═════ Given data ═════
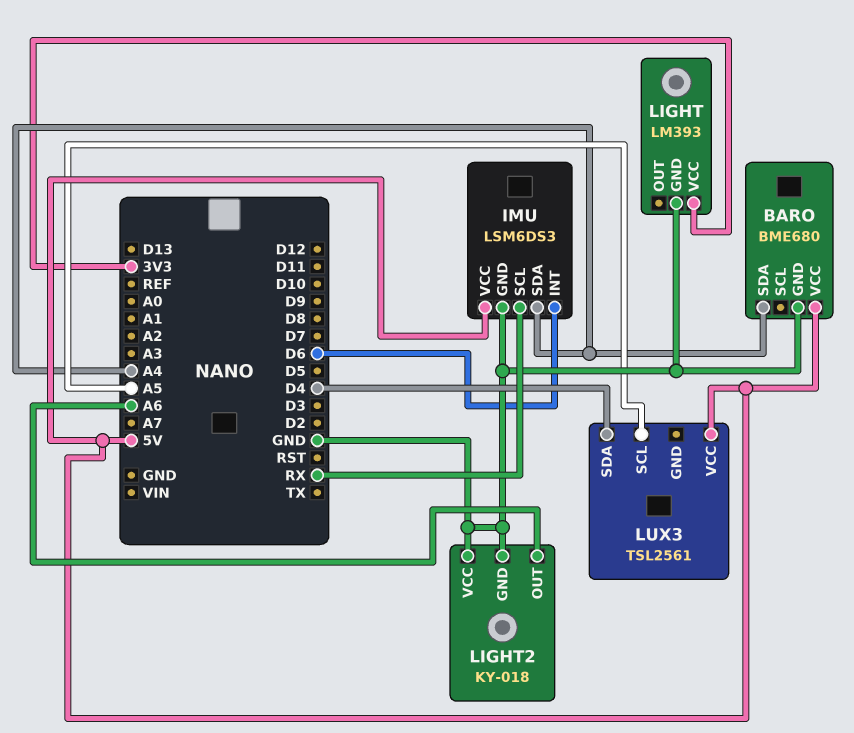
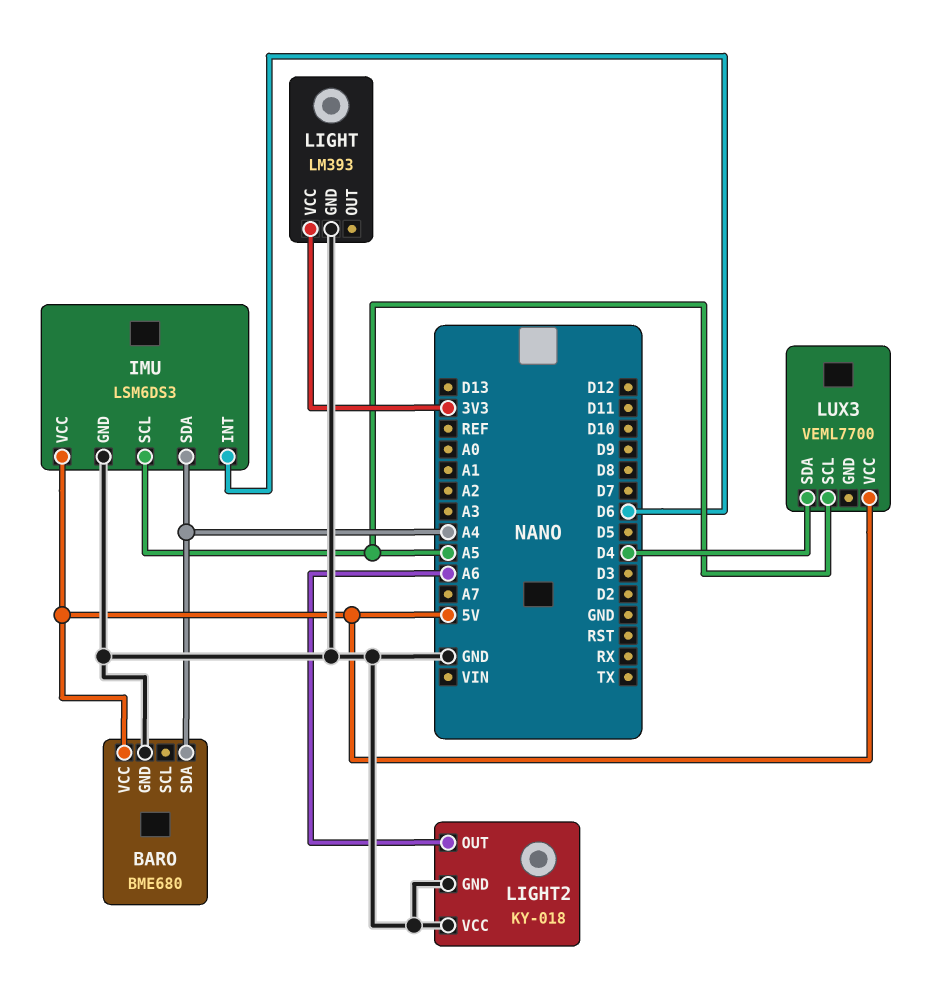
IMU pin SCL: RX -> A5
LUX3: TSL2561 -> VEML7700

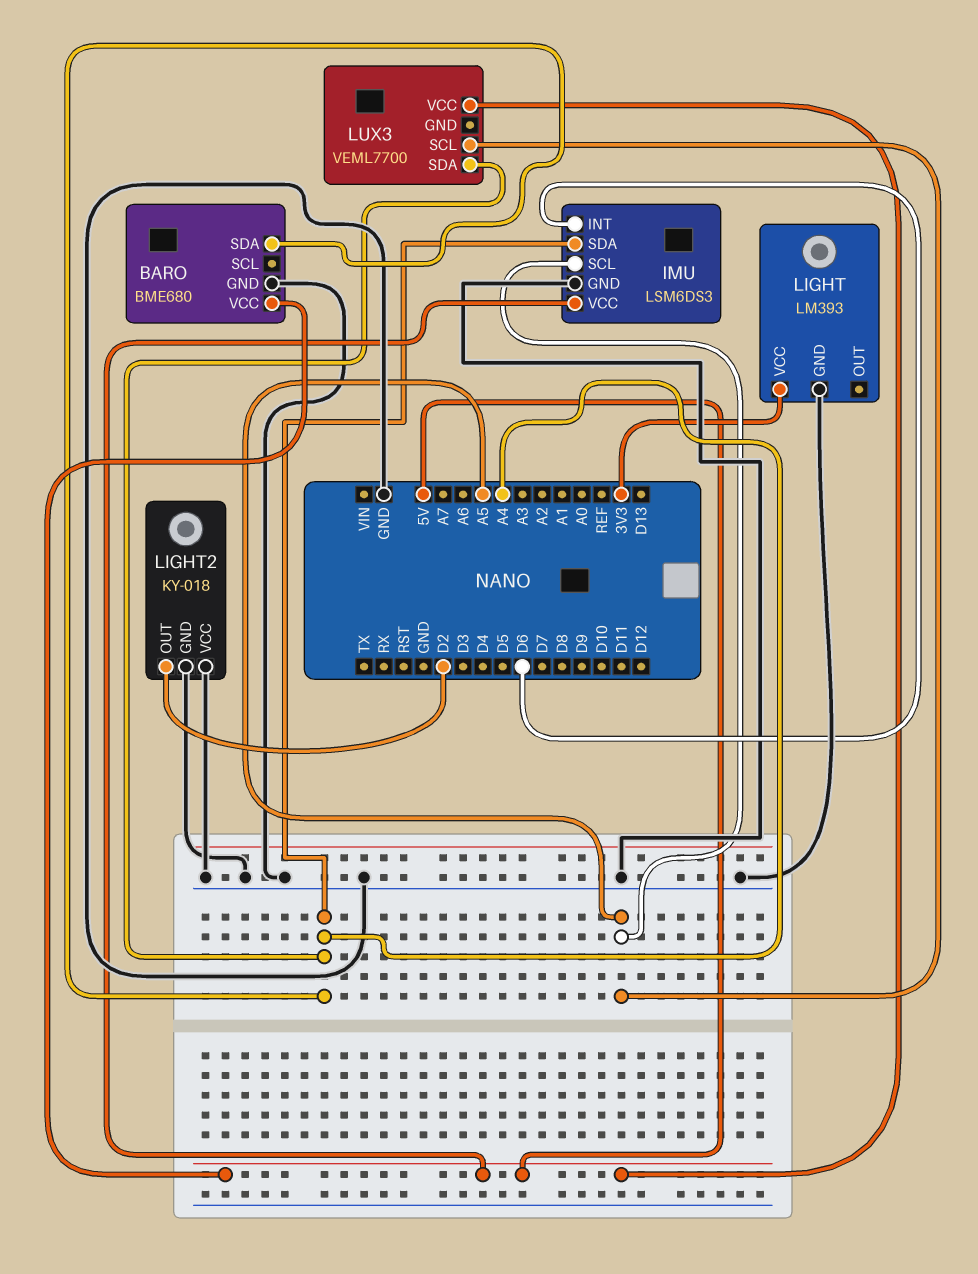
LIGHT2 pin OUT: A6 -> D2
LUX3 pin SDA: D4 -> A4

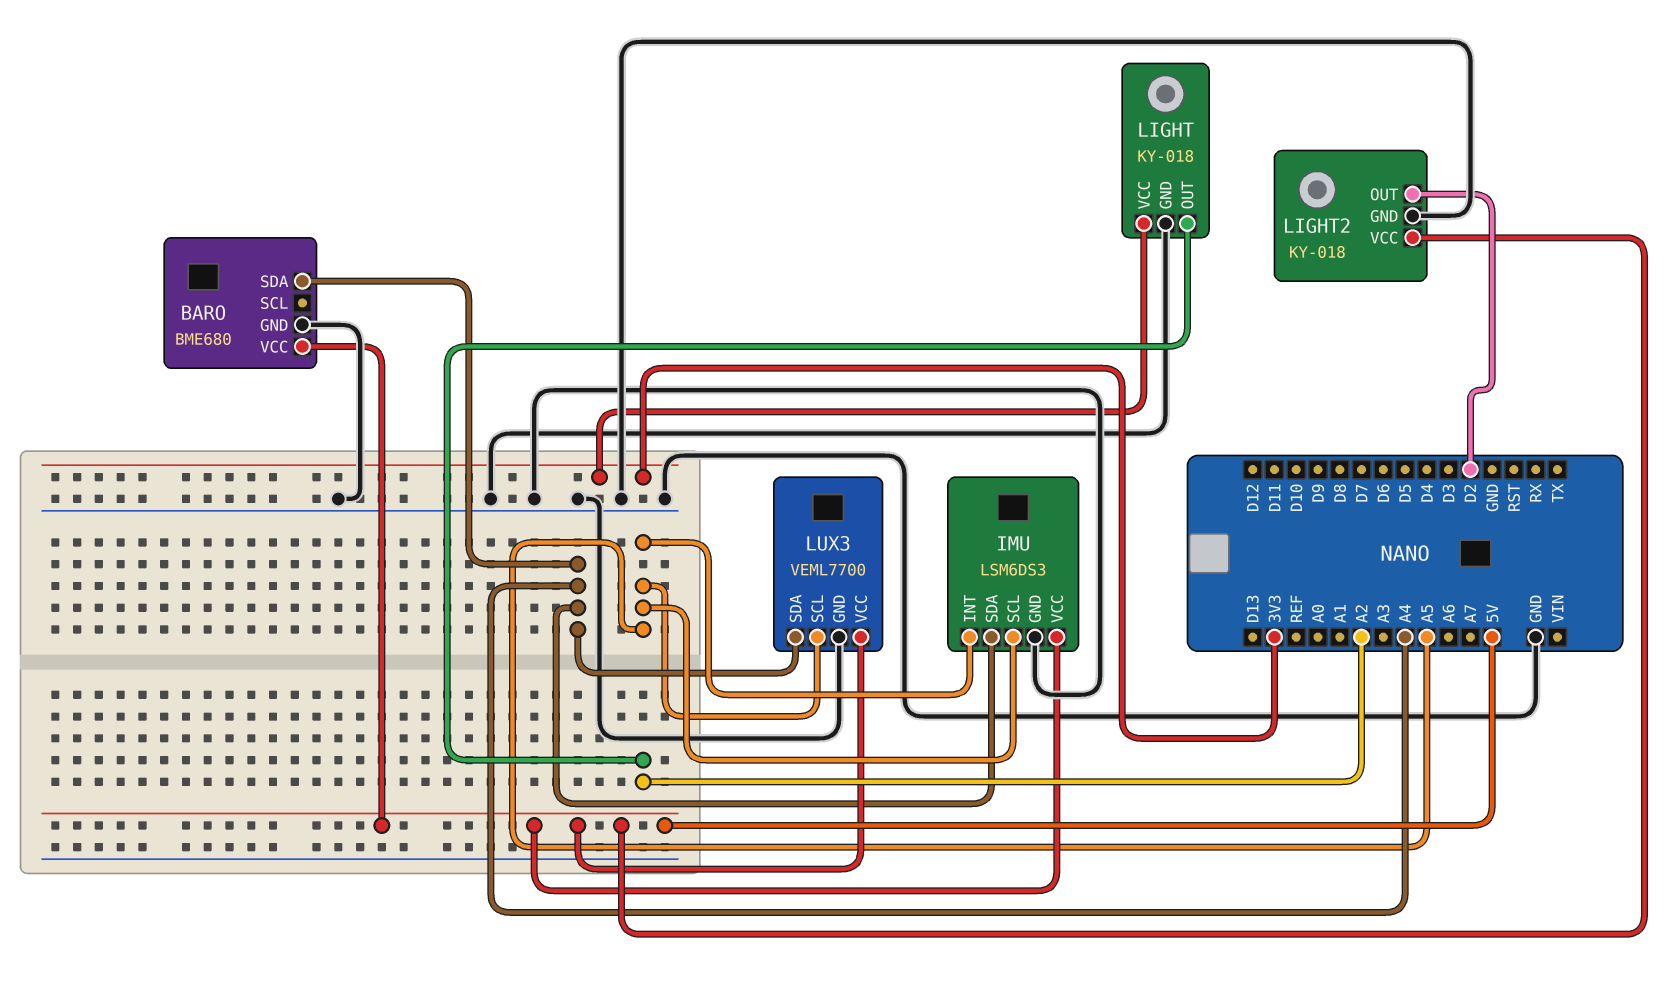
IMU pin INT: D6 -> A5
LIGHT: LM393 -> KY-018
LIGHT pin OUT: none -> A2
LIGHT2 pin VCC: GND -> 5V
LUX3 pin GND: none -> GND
═════
Work required |
Find the line with "LIGHT2 pin OUT: A6 -> D2". Return it and each line after it through the end of the data, exactly, without pictures.

Written solution |
LIGHT2 pin OUT: A6 -> D2
LUX3 pin SDA: D4 -> A4

IMU pin INT: D6 -> A5
LIGHT: LM393 -> KY-018
LIGHT pin OUT: none -> A2
LIGHT2 pin VCC: GND -> 5V
LUX3 pin GND: none -> GND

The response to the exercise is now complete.